Each line below from the line with "brown ellipse: (293, 68) -> (317, 103), moved" to the line with "cyan arrow: (109, 57) -> (104, 76), size x1.5" must be copied exactly, including those two, and no picture may appear in the copy.

(Data entries)
+ + + + +
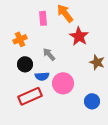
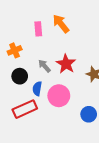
red star: (79, 36) -> (66, 64), moved
blue semicircle: (42, 76) -> (37, 89), turned 104

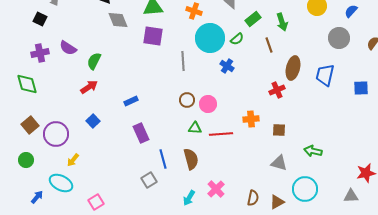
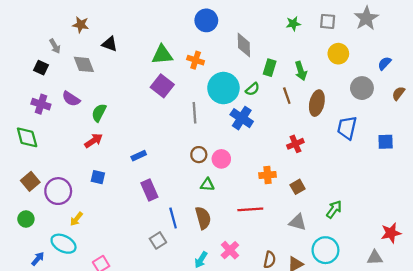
orange cross: (194, 11) -> (196, 60), moved
blue semicircle: (351, 11) -> (384, 63), moved
green rectangle: (253, 19) -> (270, 68), turned -35
gray diamond: (118, 20) -> (84, 64), moved
purple square: (153, 36) -> (162, 86), turned 30
purple cross: (40, 53) -> (41, 104), turned 30
blue cross: (227, 66) -> (242, 118), size x1.5
brown ellipse: (293, 68) -> (317, 103), moved
blue square: (93, 121) -> (98, 177), turned -32
brown square: (279, 130) -> (298, 187), turned -32
red line: (221, 134) -> (250, 209), moved
green arrow: (313, 151) -> (334, 209), turned 114

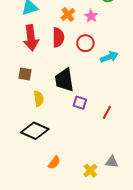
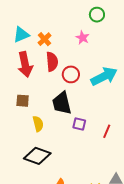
orange cross: (68, 14) -> (44, 39), moved
red circle: (85, 43) -> (71, 74), moved
cyan arrow: (109, 57) -> (104, 76), size x1.5

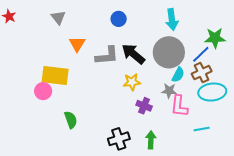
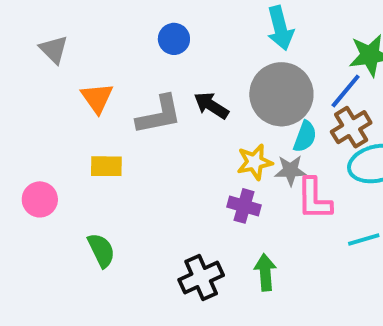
black arrow: (133, 54) -> (211, 105), size x0.7
yellow rectangle: (55, 75) -> (106, 166), moved, size x0.6
yellow star: (132, 82) -> (255, 162), moved

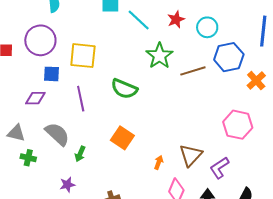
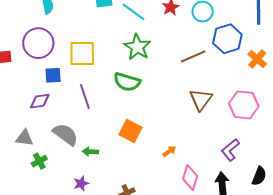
green star: (159, 56) -> (137, 47), moved
green arrow: (80, 154) -> (90, 152), turned 77
brown triangle: (191, 155) -> (201, 100), moved
green cross: (28, 158) -> (39, 161), turned -35
orange arrow: (159, 162) -> (169, 151), turned 40

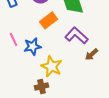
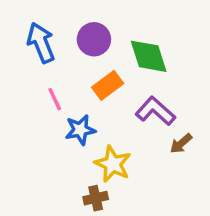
pink line: (14, 39) -> (55, 99), moved

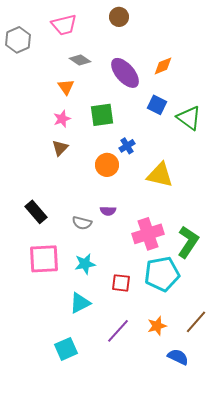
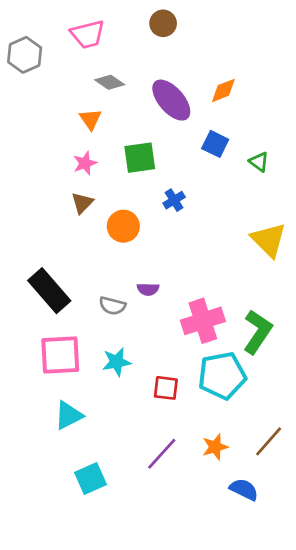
green triangle: (189, 118) -> (259, 162), size x0.6
orange circle: (107, 165) -> (123, 226), moved
yellow triangle: (160, 175) -> (269, 240), moved, turned 32
black rectangle: (36, 212) -> (49, 291), size x1.4
cyan triangle: (80, 303) -> (68, 415), moved

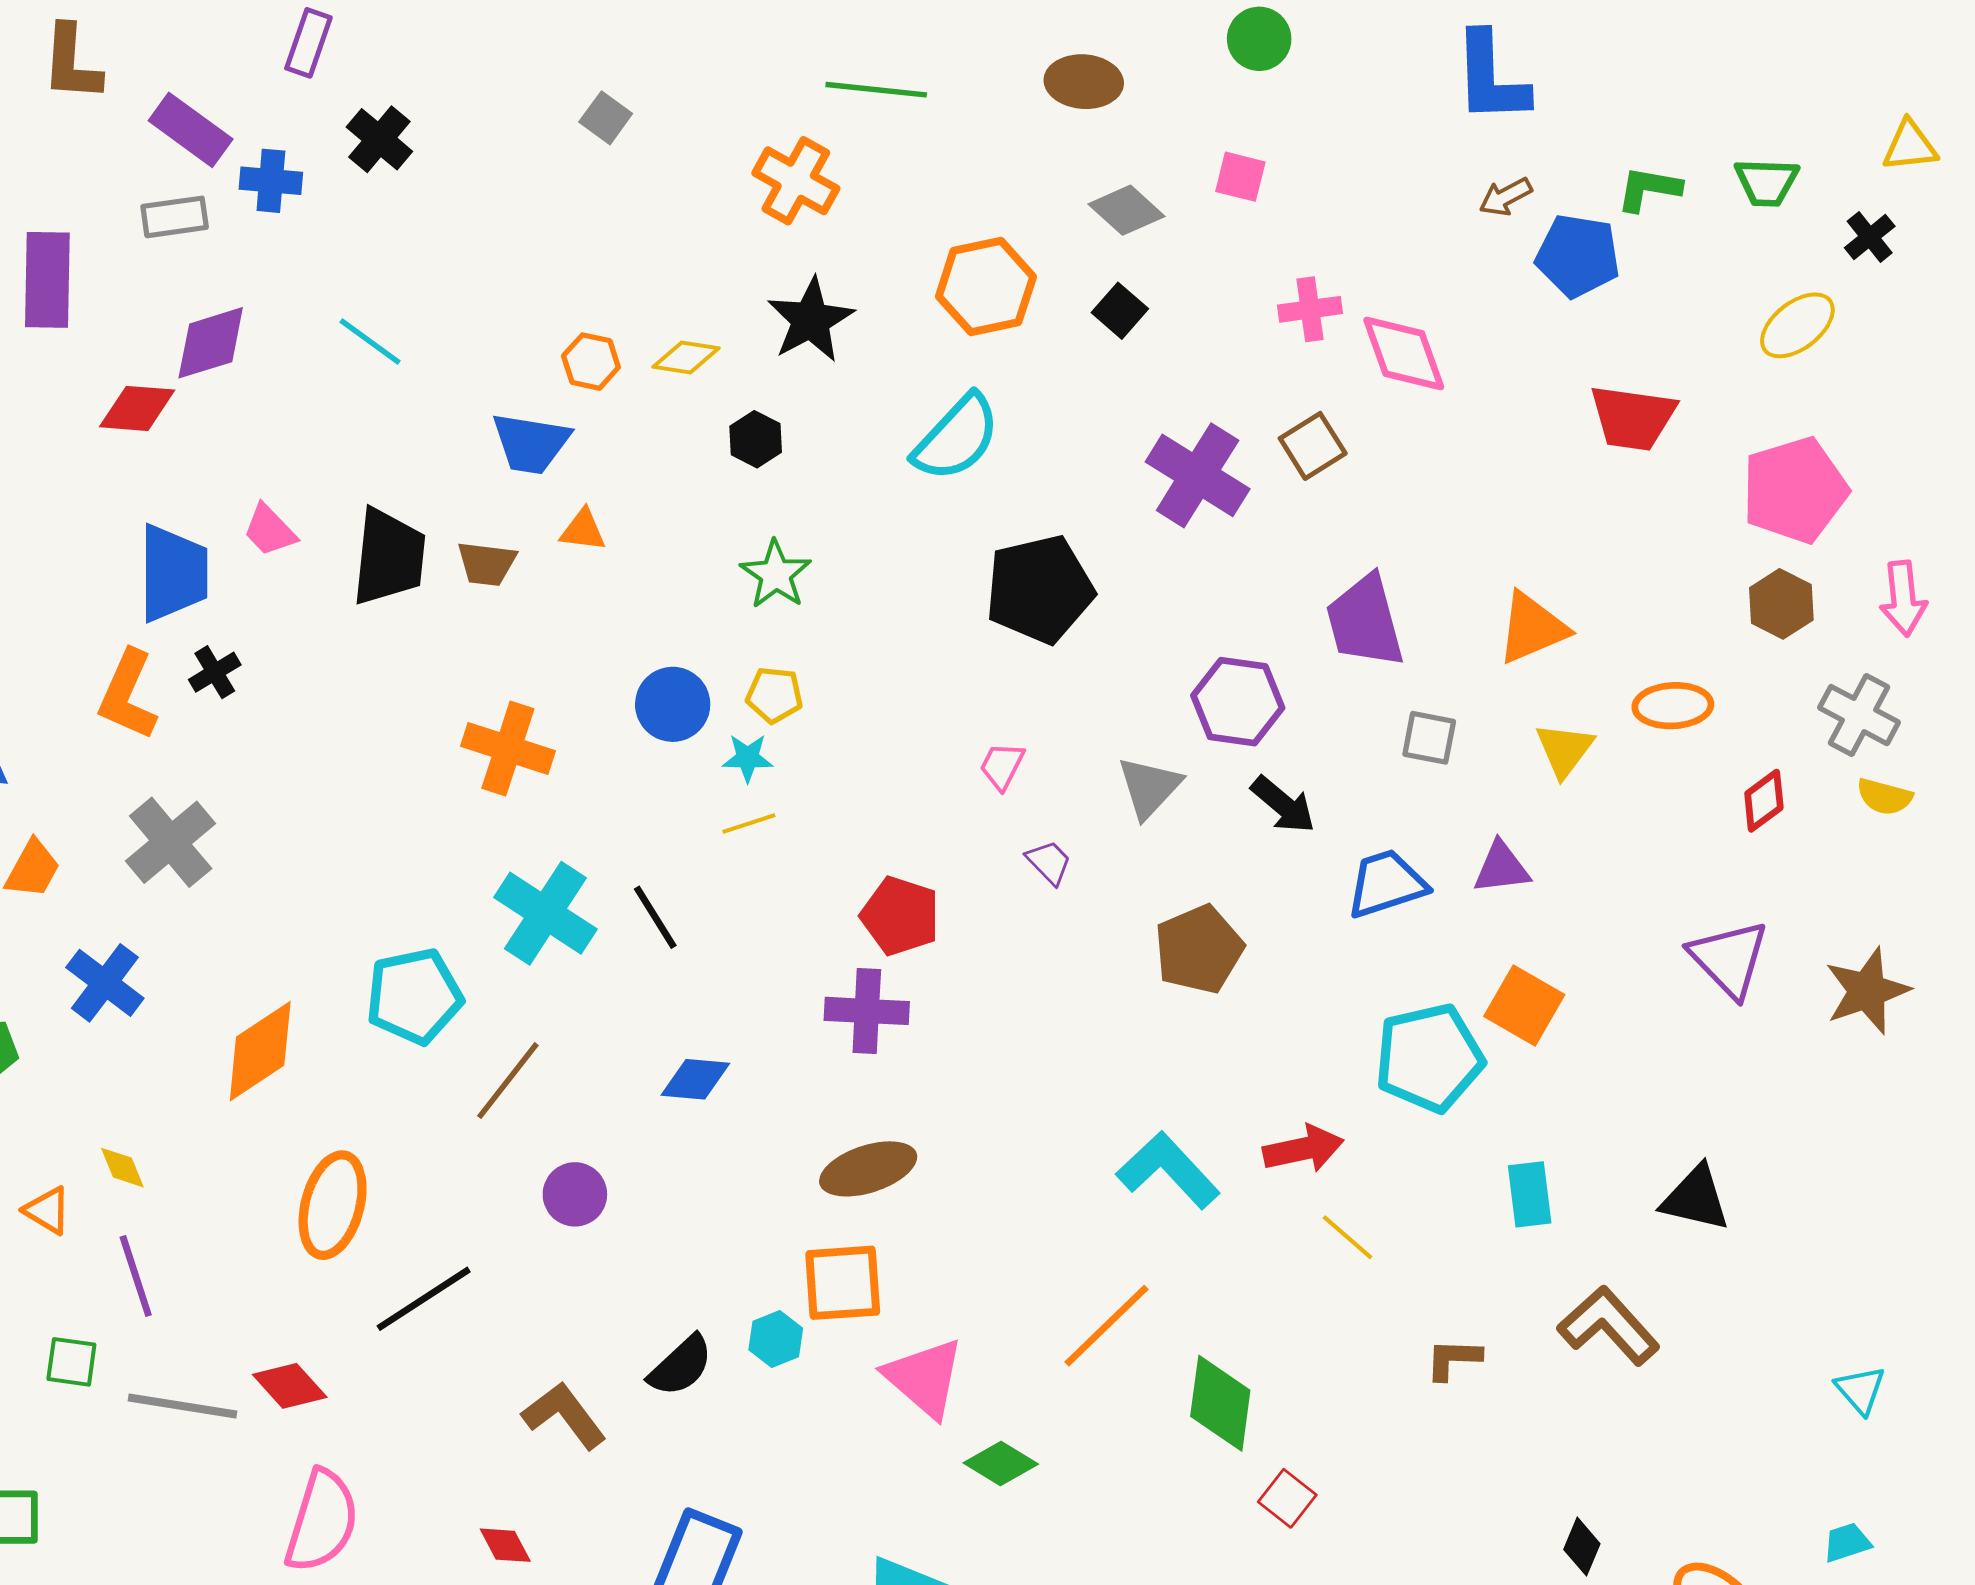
+ + + + +
Exercise result:
brown ellipse: (293, 68) -> (317, 103), moved
blue square: (93, 121) -> (98, 177), turned -32
brown square: (279, 130) -> (298, 187), turned -32
red line: (221, 134) -> (250, 209), moved
green arrow: (313, 151) -> (334, 209), turned 114

orange cross: (68, 14) -> (44, 39), moved
red circle: (85, 43) -> (71, 74), moved
cyan arrow: (109, 57) -> (104, 76), size x1.5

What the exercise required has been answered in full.